═════ Listed records

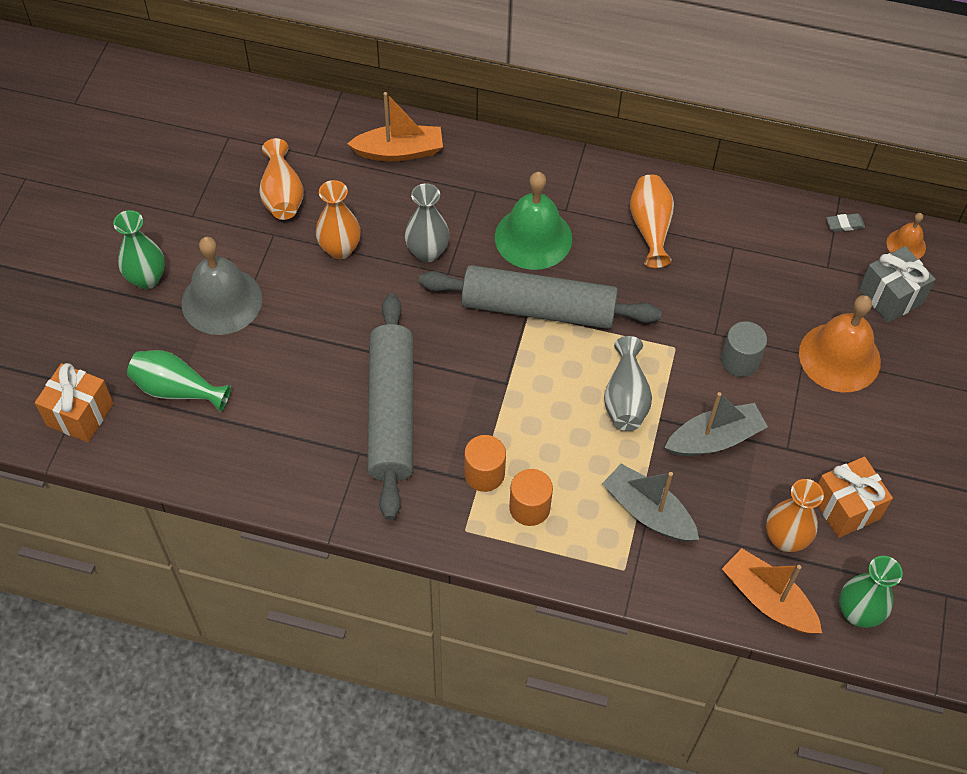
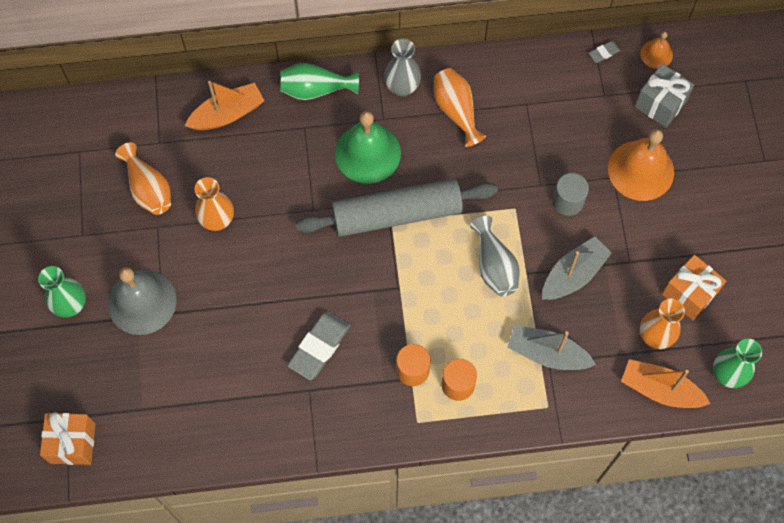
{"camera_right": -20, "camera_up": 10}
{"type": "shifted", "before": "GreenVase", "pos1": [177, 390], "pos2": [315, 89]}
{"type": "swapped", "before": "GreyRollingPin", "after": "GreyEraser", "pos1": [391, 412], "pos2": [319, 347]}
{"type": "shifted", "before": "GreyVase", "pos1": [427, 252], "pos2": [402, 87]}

══════════
═════ Listed records

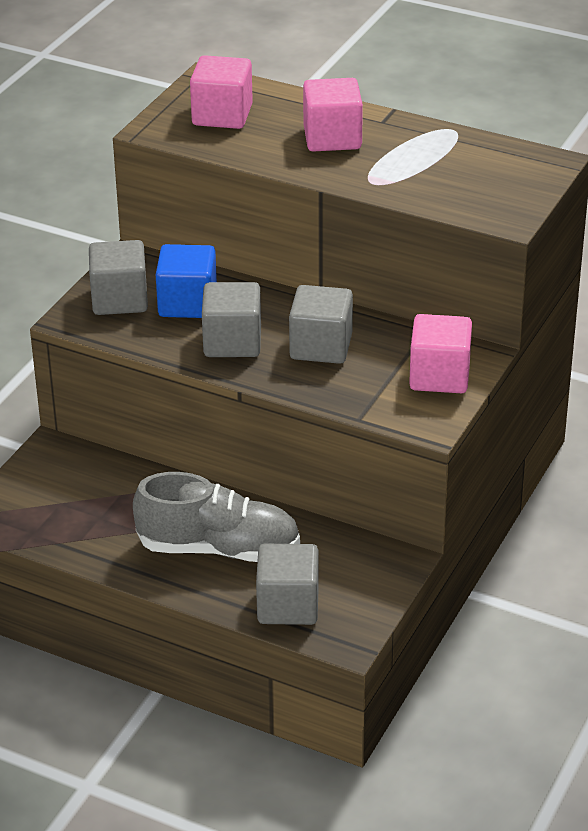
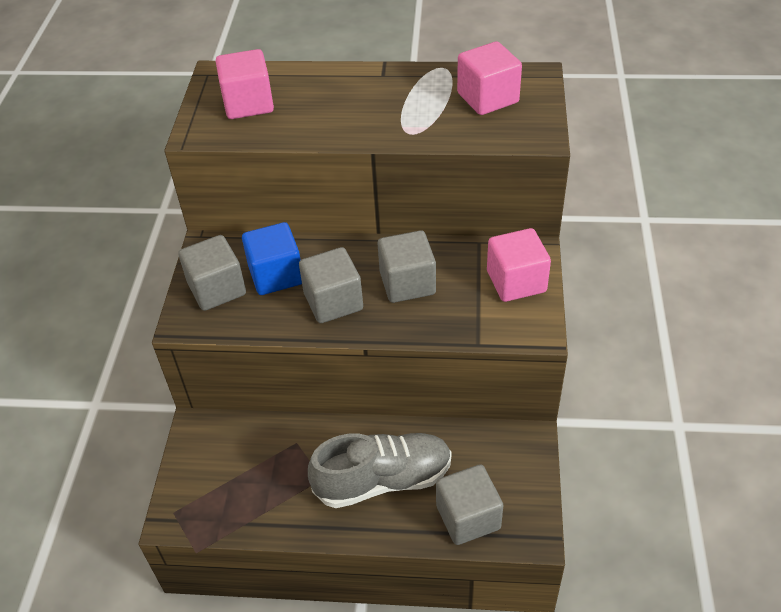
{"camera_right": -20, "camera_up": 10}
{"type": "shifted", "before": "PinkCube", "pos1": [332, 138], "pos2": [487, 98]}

══════════

Working from the entries above, return all lines that contain "shifted".

Task result
{"type": "shifted", "before": "GreenVase", "pos1": [177, 390], "pos2": [315, 89]}
{"type": "shifted", "before": "GreyVase", "pos1": [427, 252], "pos2": [402, 87]}
{"type": "shifted", "before": "PinkCube", "pos1": [332, 138], "pos2": [487, 98]}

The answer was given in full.